**WHAT THE TASK ASKS:** Go through the entries below and collect each line with the string "size" in it.

Two-dimensional motion records:
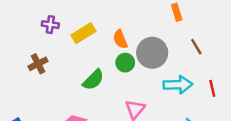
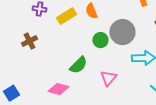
orange semicircle: (120, 39) -> (91, 11), moved
green semicircle: (93, 80) -> (78, 65), moved

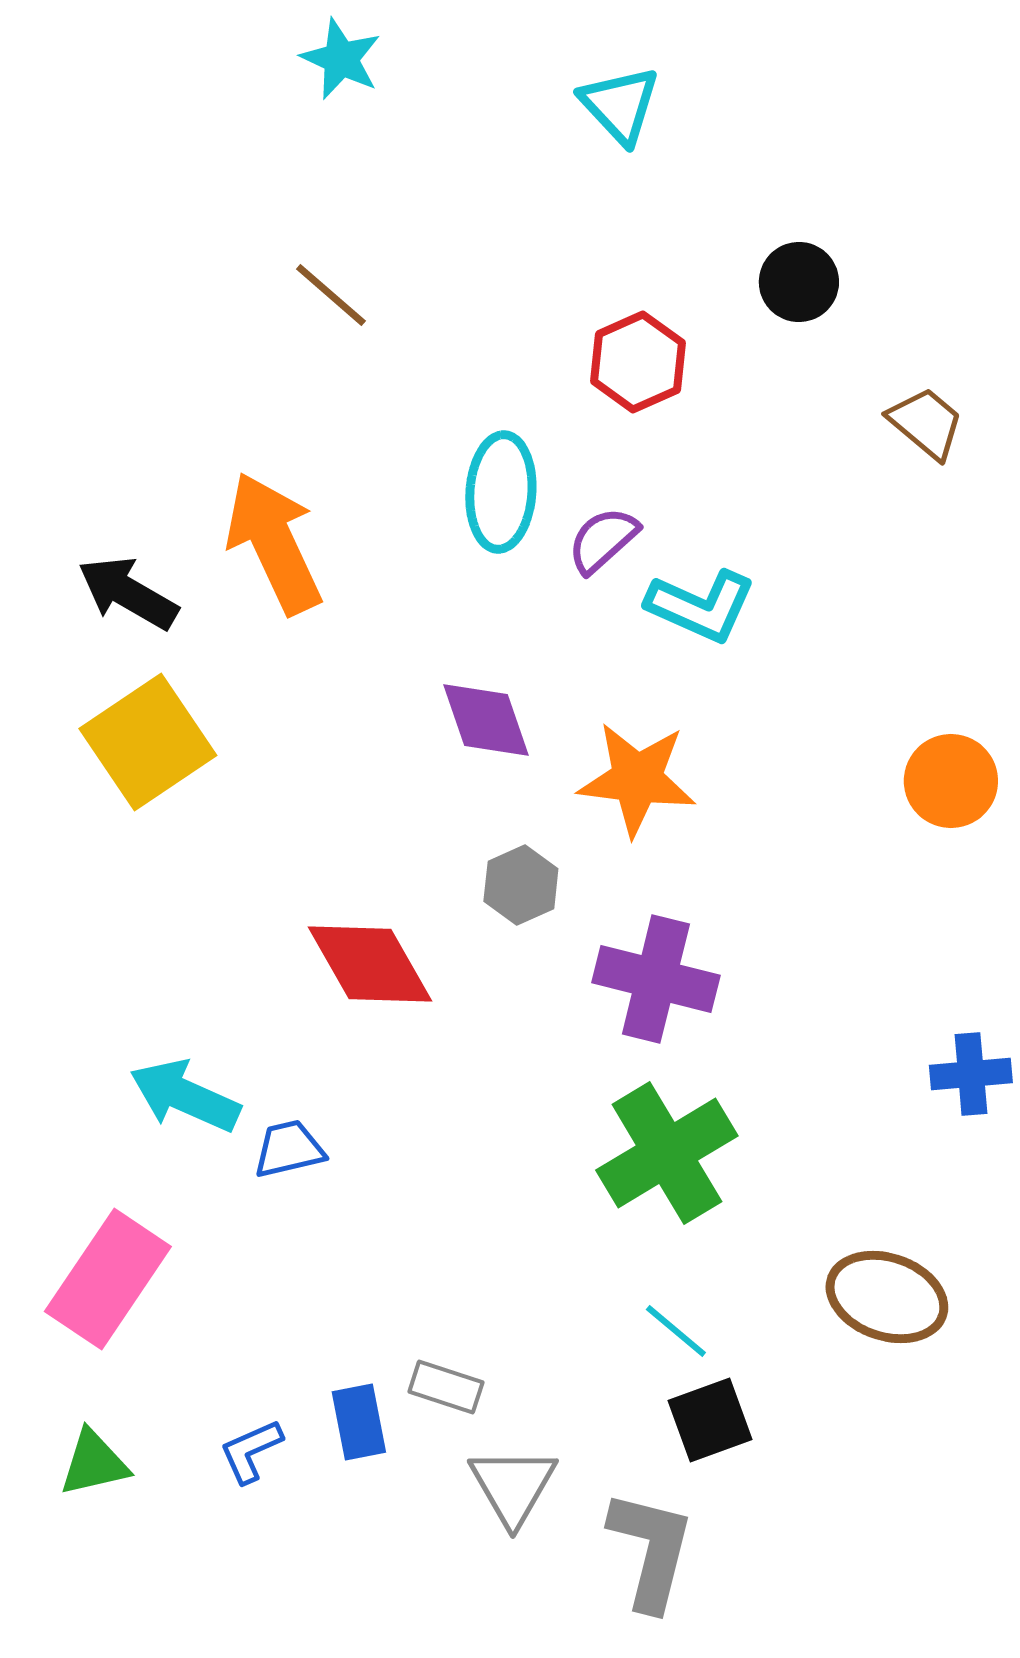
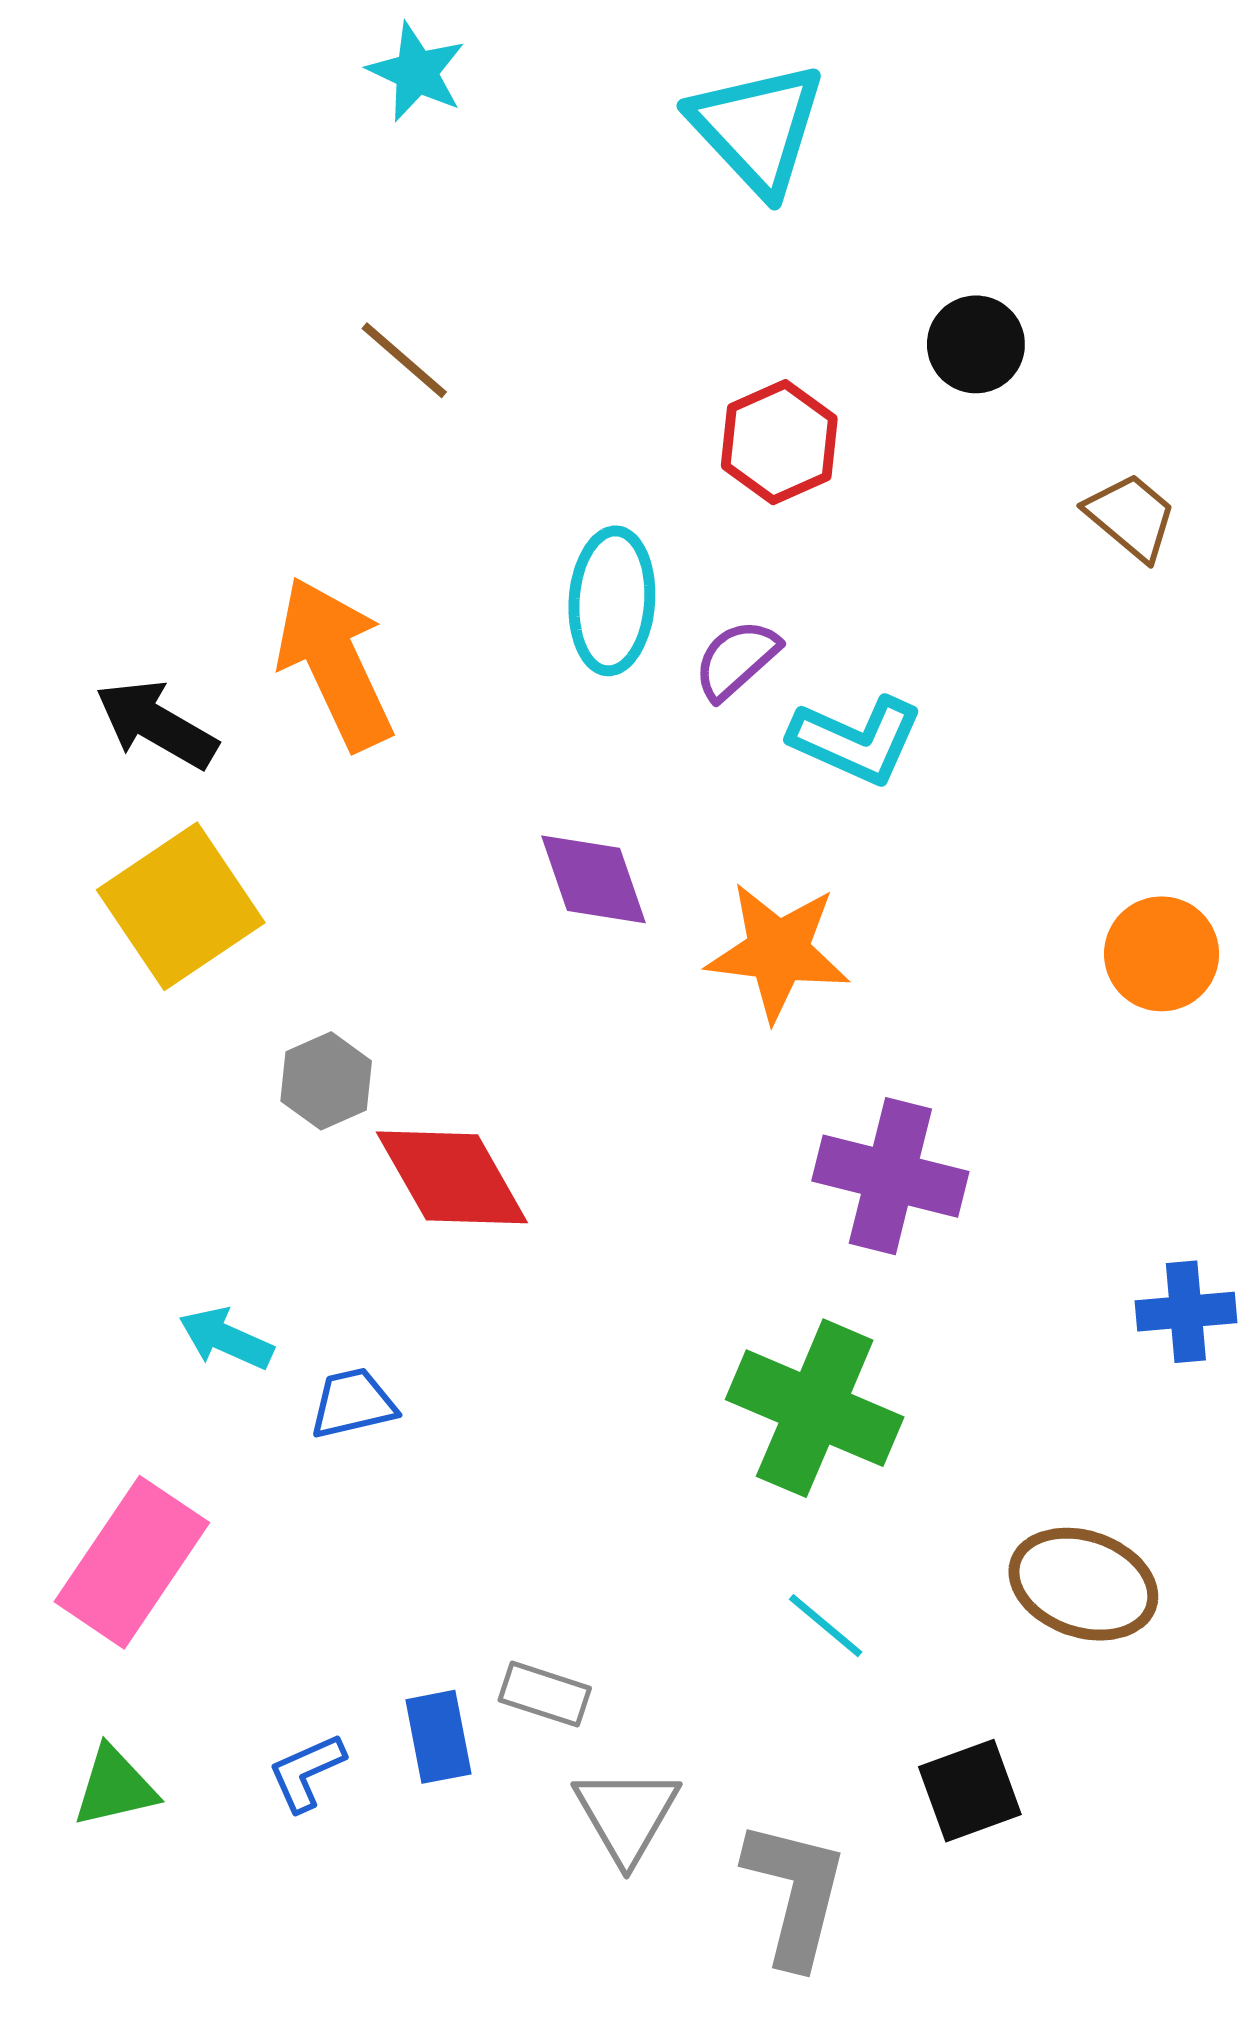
cyan triangle: (620, 105) -> (757, 128), size x1.4
gray hexagon: (521, 885) -> (326, 1081), moved
purple cross: (656, 979) -> (890, 1176), moved
cyan arrow: (185, 1096) -> (226, 1339), size x0.7
green cross: (667, 1153) -> (815, 1408), turned -36
black square: (710, 1420) -> (970, 1791), moved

**SOLUTION:**
cyan triangle: (620, 105) -> (757, 128), size x1.4
cyan arrow: (185, 1096) -> (226, 1339), size x0.7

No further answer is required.